- **Try it**
The answer is the full listing below, copied exactly, with its pictures omitted.

··· Given material ···

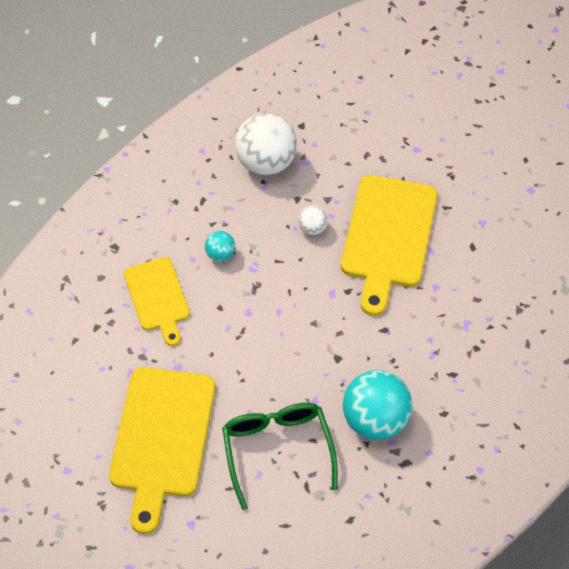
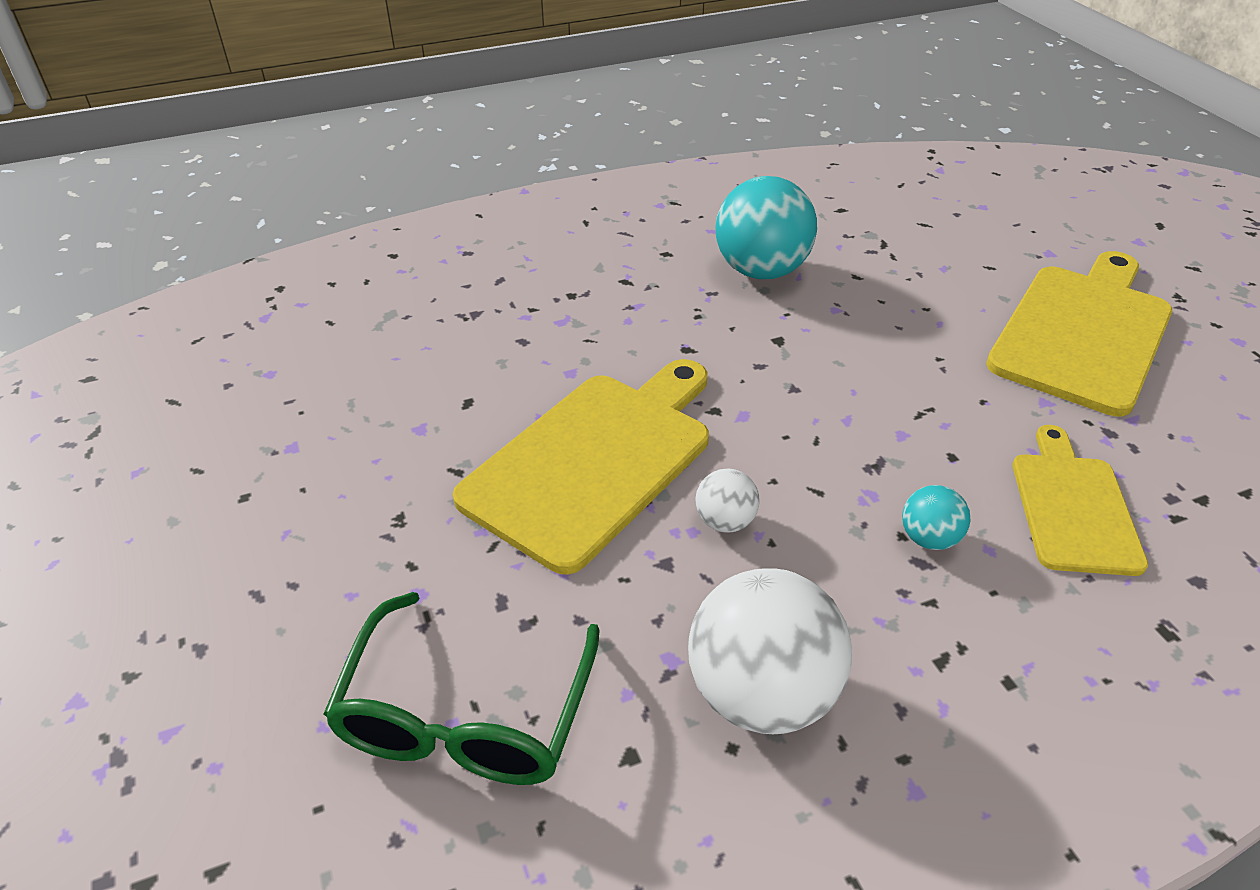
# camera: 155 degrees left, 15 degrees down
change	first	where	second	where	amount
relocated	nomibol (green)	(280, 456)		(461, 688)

···

- **Response to this exercise**
# camera: 155 degrees left, 15 degrees down
change	first	where	second	where	amount
relocated	nomibol (green)	(280, 456)		(461, 688)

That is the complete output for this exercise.